==== GIVEN MATERIAL ====
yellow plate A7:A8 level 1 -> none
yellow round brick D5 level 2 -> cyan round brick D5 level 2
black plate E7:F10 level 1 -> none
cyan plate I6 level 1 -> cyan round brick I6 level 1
====
* WHAT TO PRODUCE
The material above must be written out again in full, exactly.

* RESULT
yellow plate A7:A8 level 1 -> none
yellow round brick D5 level 2 -> cyan round brick D5 level 2
black plate E7:F10 level 1 -> none
cyan plate I6 level 1 -> cyan round brick I6 level 1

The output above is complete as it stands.